> _GIVEN DATA_
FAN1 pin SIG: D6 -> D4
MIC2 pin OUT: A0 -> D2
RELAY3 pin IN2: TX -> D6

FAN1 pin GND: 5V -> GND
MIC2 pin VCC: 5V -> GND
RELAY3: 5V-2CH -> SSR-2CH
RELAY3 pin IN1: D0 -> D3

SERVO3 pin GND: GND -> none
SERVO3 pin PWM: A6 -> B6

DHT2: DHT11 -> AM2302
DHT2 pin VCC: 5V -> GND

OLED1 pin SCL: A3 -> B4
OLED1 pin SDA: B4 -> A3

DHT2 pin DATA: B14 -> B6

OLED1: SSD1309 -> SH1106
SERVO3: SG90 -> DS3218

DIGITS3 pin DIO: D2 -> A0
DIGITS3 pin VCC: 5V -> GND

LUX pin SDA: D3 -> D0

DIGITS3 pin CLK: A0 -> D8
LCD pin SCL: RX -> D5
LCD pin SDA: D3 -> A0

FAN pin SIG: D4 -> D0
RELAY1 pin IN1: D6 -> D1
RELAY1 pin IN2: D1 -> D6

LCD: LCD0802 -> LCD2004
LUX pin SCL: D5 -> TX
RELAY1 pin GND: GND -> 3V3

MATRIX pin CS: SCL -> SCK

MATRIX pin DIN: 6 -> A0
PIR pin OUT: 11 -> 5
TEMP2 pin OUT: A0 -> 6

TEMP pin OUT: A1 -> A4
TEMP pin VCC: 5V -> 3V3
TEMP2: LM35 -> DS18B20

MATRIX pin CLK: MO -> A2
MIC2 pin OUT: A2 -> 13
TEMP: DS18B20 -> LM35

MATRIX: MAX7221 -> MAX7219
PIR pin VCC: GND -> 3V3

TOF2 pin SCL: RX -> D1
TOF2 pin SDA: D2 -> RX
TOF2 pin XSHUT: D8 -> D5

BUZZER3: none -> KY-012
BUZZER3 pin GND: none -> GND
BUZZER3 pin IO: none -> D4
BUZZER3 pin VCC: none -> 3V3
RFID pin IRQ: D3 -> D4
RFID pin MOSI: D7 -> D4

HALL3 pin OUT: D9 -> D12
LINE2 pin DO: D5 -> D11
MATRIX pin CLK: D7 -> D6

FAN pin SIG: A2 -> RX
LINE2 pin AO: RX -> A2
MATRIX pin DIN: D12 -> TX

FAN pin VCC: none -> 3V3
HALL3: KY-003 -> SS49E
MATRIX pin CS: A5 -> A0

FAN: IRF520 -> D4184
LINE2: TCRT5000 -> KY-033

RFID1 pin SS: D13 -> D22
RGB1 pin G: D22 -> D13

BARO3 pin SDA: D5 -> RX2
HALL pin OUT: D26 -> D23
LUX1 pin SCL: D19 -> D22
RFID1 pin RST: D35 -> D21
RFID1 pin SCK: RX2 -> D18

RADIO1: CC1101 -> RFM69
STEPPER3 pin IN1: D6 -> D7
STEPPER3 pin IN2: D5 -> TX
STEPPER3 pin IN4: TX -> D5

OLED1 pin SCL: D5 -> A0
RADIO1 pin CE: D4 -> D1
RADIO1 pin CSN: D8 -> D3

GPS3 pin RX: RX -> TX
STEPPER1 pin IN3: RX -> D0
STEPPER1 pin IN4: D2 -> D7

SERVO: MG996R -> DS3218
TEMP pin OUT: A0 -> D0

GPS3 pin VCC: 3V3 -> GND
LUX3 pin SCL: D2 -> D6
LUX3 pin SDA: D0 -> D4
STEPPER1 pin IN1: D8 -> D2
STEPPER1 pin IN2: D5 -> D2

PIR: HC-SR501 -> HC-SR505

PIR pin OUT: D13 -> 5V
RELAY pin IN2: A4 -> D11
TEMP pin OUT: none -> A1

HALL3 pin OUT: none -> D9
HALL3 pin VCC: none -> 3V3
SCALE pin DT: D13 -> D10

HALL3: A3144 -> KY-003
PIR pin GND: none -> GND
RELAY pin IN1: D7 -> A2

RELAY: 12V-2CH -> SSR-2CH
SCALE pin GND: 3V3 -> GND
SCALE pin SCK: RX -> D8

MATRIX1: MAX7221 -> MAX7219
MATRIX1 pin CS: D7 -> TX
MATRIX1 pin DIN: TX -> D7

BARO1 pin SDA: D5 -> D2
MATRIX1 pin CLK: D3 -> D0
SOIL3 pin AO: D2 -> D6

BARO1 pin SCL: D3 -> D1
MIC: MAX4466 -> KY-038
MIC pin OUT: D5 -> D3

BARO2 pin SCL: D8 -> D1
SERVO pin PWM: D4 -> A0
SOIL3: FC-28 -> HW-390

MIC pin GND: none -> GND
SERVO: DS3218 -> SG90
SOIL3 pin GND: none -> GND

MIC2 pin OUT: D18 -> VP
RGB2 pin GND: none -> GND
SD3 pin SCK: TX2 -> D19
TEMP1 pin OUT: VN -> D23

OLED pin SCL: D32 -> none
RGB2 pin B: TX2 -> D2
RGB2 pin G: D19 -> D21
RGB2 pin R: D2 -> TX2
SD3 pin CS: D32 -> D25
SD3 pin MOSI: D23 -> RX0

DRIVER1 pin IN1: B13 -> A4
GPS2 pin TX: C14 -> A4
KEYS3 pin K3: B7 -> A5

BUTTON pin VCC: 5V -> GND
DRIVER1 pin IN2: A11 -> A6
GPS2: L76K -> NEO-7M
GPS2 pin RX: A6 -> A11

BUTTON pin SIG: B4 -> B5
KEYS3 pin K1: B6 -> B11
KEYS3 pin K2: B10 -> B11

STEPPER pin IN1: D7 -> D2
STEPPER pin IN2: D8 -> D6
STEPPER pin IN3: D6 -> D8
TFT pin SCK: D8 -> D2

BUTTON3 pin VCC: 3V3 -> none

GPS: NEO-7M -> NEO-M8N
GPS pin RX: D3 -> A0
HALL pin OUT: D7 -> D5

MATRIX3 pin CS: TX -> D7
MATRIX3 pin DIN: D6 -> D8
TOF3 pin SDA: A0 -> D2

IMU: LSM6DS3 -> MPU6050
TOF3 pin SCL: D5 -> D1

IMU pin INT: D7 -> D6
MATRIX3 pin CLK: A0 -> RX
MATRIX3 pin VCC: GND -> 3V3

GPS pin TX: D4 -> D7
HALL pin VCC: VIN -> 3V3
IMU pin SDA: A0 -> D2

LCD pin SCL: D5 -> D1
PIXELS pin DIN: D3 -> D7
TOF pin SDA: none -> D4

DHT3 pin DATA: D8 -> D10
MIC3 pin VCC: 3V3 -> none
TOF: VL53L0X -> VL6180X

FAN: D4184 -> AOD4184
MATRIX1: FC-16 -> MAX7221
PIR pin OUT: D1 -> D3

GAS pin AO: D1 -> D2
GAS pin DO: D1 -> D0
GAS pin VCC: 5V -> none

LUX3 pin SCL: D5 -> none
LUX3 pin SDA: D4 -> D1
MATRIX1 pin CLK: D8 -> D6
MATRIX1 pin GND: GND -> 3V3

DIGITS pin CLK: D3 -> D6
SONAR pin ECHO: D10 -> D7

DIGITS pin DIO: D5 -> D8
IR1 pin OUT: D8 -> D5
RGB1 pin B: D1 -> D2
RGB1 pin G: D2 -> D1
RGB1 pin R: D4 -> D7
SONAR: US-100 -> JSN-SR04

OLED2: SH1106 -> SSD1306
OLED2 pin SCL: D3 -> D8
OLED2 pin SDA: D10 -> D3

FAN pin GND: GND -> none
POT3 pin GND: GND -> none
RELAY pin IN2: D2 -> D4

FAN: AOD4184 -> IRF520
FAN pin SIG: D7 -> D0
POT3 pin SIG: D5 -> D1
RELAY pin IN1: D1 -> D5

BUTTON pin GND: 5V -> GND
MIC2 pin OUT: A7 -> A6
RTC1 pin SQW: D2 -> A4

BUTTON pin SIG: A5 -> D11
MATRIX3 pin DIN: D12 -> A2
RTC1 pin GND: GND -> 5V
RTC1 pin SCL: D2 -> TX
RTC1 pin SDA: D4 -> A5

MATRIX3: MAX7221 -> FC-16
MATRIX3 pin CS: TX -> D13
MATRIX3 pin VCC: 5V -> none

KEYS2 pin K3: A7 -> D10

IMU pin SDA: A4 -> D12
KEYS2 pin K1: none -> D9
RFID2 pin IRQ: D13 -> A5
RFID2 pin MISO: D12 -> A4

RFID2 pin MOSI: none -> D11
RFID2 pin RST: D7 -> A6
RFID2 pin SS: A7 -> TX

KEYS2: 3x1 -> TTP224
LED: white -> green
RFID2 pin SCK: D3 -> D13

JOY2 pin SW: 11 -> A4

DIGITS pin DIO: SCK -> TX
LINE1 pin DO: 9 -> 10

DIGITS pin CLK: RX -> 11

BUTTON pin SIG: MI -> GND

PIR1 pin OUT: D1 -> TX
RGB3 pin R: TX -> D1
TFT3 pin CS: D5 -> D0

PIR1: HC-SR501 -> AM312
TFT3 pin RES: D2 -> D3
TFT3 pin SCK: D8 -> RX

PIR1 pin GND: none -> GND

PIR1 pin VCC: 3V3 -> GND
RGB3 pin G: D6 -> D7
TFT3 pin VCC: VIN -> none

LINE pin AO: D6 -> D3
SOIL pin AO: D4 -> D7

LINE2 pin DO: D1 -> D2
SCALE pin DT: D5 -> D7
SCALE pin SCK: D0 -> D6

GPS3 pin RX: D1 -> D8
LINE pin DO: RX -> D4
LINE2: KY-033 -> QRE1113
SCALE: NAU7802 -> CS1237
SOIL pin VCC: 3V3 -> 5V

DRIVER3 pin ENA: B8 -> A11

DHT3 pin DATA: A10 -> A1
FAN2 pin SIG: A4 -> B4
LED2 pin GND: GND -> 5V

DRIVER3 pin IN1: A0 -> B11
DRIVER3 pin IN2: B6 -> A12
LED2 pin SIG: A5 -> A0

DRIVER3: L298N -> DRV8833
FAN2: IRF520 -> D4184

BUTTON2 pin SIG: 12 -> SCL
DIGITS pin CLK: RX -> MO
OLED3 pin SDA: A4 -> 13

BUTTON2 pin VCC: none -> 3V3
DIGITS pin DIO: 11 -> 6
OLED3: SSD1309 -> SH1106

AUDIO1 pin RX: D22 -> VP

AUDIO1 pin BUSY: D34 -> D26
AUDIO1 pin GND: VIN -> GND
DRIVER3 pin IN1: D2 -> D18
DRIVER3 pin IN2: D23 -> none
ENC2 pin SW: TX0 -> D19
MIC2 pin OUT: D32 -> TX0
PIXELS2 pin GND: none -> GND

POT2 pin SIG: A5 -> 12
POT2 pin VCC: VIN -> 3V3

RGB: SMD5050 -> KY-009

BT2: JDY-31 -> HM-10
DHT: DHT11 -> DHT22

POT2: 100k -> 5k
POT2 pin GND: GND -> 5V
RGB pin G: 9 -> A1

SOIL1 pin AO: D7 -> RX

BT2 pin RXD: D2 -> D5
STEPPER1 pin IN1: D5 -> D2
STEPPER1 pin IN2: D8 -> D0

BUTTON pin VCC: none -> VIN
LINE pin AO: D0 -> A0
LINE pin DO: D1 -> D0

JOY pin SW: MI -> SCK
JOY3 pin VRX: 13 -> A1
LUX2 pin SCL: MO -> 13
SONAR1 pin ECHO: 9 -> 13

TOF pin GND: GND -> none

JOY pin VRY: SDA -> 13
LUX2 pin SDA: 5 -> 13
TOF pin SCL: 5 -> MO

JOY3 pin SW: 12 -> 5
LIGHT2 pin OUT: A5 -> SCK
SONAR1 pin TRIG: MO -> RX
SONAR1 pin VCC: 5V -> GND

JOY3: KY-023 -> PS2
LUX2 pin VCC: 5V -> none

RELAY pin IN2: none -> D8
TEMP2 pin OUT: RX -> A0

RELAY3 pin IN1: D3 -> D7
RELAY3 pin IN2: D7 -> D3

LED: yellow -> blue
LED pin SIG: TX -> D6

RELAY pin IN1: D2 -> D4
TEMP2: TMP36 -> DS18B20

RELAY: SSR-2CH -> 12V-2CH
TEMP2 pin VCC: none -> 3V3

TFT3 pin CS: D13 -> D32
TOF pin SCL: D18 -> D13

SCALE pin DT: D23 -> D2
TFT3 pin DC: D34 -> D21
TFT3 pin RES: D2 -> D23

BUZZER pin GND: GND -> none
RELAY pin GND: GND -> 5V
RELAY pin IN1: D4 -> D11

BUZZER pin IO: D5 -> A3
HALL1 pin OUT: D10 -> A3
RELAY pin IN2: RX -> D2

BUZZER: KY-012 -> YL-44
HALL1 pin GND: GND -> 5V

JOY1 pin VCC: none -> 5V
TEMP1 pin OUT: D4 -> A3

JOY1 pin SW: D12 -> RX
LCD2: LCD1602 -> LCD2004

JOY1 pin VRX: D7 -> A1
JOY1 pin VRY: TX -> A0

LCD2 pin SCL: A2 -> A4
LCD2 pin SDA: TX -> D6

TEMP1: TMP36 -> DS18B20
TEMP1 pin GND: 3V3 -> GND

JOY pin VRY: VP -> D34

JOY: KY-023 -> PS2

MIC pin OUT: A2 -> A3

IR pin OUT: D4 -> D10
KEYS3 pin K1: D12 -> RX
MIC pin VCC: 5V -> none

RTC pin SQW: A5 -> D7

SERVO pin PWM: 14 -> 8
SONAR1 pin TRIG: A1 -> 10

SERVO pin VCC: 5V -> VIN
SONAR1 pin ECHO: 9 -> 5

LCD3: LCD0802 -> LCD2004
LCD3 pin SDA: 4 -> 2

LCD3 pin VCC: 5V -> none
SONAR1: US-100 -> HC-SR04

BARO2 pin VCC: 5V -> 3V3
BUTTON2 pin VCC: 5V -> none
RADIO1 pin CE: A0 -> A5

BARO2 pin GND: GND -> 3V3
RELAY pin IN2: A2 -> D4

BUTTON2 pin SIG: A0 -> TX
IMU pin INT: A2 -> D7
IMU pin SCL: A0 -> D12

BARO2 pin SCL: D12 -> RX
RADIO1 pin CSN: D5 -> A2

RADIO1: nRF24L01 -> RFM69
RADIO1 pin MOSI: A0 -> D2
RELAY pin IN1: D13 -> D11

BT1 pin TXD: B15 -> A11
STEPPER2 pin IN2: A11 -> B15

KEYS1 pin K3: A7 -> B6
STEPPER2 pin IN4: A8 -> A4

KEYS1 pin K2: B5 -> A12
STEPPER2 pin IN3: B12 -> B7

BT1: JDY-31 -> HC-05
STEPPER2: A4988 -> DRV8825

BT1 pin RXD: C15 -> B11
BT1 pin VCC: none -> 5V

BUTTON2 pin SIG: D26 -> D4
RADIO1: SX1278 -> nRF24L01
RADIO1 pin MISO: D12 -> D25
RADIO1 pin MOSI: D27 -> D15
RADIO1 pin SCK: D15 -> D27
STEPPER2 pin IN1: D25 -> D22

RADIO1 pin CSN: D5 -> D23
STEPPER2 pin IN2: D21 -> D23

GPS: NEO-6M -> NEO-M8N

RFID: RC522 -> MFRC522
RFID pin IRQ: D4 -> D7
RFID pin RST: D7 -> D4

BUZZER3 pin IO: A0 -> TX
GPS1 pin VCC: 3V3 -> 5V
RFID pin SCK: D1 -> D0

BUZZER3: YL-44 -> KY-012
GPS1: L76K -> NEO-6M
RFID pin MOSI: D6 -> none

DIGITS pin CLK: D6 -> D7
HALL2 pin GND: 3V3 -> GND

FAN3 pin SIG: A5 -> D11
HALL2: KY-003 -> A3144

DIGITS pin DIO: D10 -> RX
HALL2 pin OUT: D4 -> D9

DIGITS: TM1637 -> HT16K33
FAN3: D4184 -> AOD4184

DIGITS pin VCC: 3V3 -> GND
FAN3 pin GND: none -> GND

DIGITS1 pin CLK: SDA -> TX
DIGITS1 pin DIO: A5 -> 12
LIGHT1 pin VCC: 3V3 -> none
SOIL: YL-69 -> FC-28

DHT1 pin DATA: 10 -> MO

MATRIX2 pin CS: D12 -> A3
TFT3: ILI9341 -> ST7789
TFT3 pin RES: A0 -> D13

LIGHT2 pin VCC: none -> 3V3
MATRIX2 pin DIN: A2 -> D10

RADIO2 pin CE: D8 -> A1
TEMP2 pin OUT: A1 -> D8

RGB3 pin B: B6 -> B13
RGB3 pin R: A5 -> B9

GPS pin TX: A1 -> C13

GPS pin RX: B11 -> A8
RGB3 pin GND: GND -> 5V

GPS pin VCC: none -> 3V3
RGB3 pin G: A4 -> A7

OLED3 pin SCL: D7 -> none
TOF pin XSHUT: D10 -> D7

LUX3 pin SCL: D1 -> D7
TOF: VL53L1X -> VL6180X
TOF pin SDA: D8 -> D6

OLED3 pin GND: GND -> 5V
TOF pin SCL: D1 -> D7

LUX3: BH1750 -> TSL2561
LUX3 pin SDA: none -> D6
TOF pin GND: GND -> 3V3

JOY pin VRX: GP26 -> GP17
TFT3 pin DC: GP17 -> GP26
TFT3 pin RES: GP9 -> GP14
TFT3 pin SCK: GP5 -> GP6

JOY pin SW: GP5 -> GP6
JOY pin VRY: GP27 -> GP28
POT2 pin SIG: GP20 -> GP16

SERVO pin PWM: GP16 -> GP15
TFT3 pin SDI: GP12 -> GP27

> _WHAT IS BEING ASKED_
Begin at the line above that has "BT1 pin VCC: none -> 5V" and stop after the line that has "TFT3 pin RES: A0 -> D13", copying each line exactly and adding nothing else.

> _RESPONSE BELOW_
BT1 pin VCC: none -> 5V

BUTTON2 pin SIG: D26 -> D4
RADIO1: SX1278 -> nRF24L01
RADIO1 pin MISO: D12 -> D25
RADIO1 pin MOSI: D27 -> D15
RADIO1 pin SCK: D15 -> D27
STEPPER2 pin IN1: D25 -> D22

RADIO1 pin CSN: D5 -> D23
STEPPER2 pin IN2: D21 -> D23

GPS: NEO-6M -> NEO-M8N

RFID: RC522 -> MFRC522
RFID pin IRQ: D4 -> D7
RFID pin RST: D7 -> D4

BUZZER3 pin IO: A0 -> TX
GPS1 pin VCC: 3V3 -> 5V
RFID pin SCK: D1 -> D0

BUZZER3: YL-44 -> KY-012
GPS1: L76K -> NEO-6M
RFID pin MOSI: D6 -> none

DIGITS pin CLK: D6 -> D7
HALL2 pin GND: 3V3 -> GND

FAN3 pin SIG: A5 -> D11
HALL2: KY-003 -> A3144

DIGITS pin DIO: D10 -> RX
HALL2 pin OUT: D4 -> D9

DIGITS: TM1637 -> HT16K33
FAN3: D4184 -> AOD4184

DIGITS pin VCC: 3V3 -> GND
FAN3 pin GND: none -> GND

DIGITS1 pin CLK: SDA -> TX
DIGITS1 pin DIO: A5 -> 12
LIGHT1 pin VCC: 3V3 -> none
SOIL: YL-69 -> FC-28

DHT1 pin DATA: 10 -> MO

MATRIX2 pin CS: D12 -> A3
TFT3: ILI9341 -> ST7789
TFT3 pin RES: A0 -> D13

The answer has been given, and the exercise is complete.